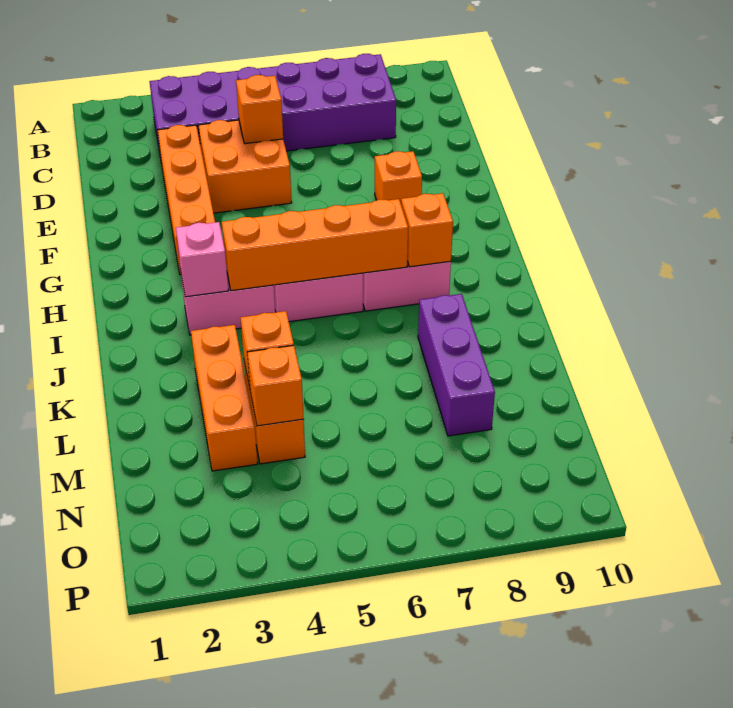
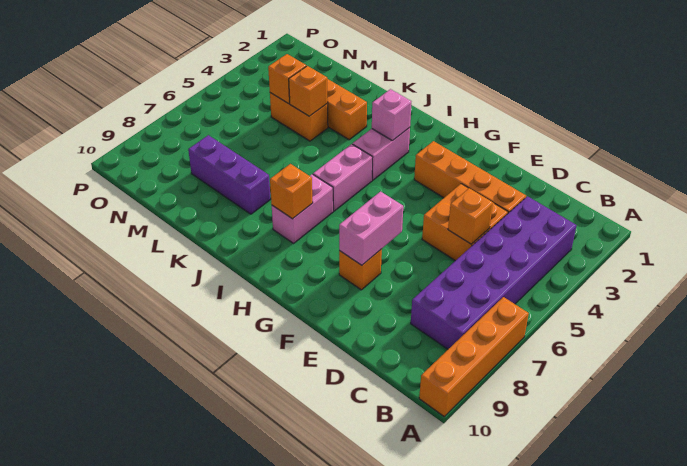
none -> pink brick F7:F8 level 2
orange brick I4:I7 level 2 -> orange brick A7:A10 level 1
--
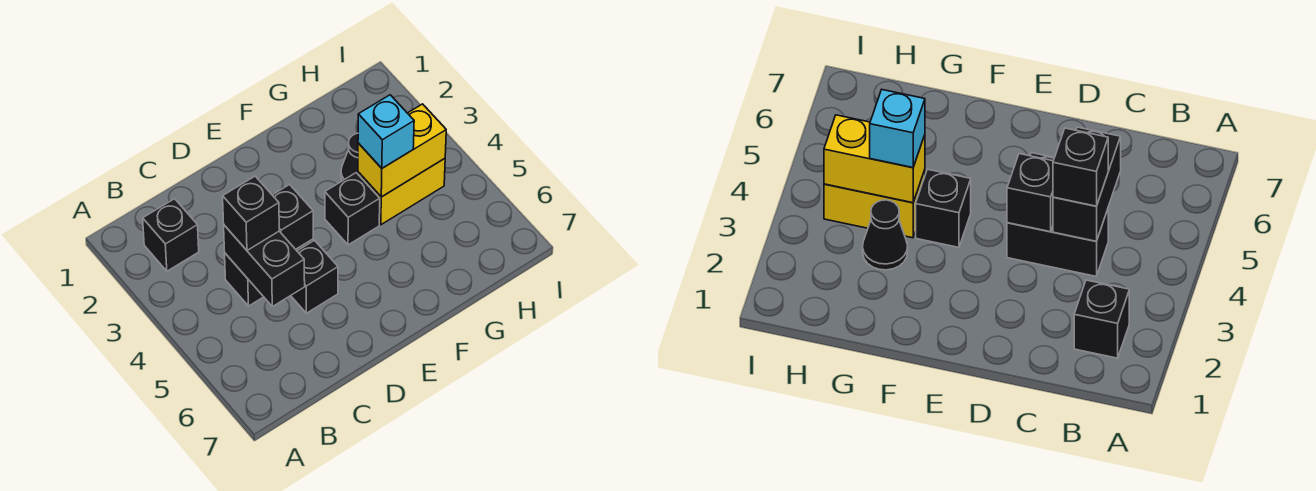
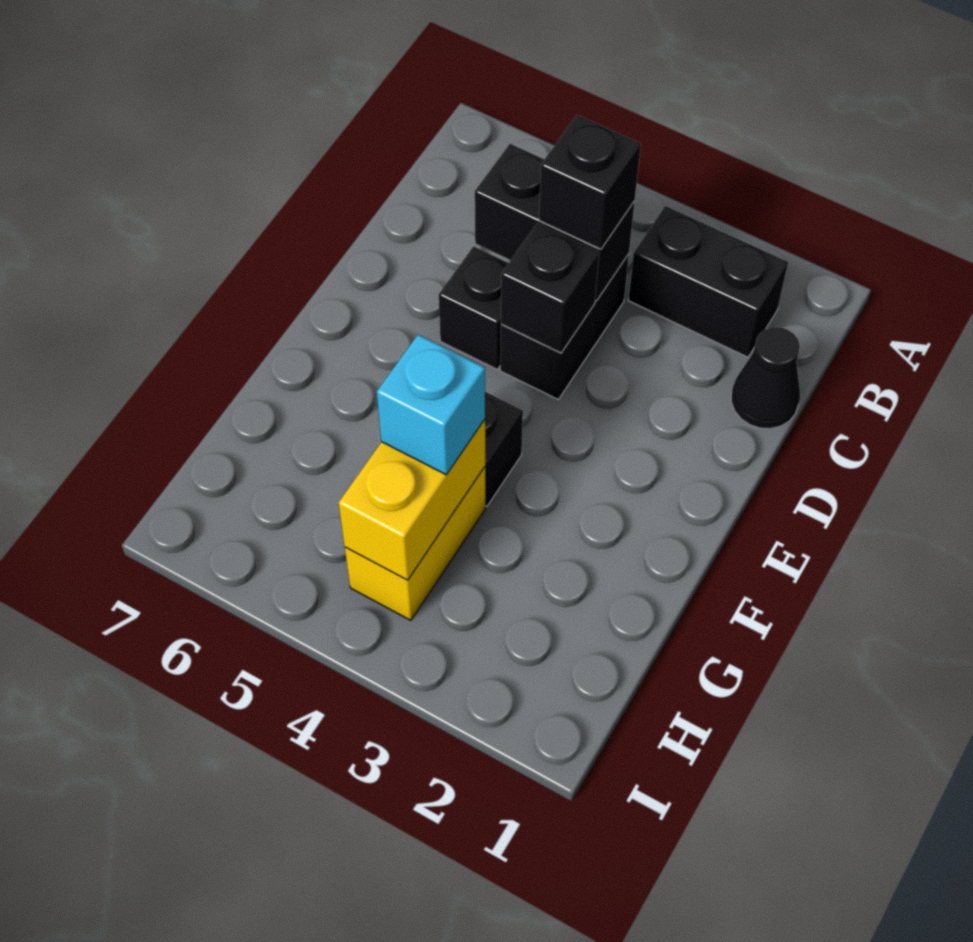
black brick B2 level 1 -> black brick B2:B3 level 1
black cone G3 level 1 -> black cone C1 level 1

(DIRECTIONS FOR THIS TASK) Using the listing above, copy exactly the line that contains "none -> pink brick F7:F8 level 2", the line that contains "orange brick I4:I7", and each line that falls between them.

(ANSWER)
none -> pink brick F7:F8 level 2
orange brick I4:I7 level 2 -> orange brick A7:A10 level 1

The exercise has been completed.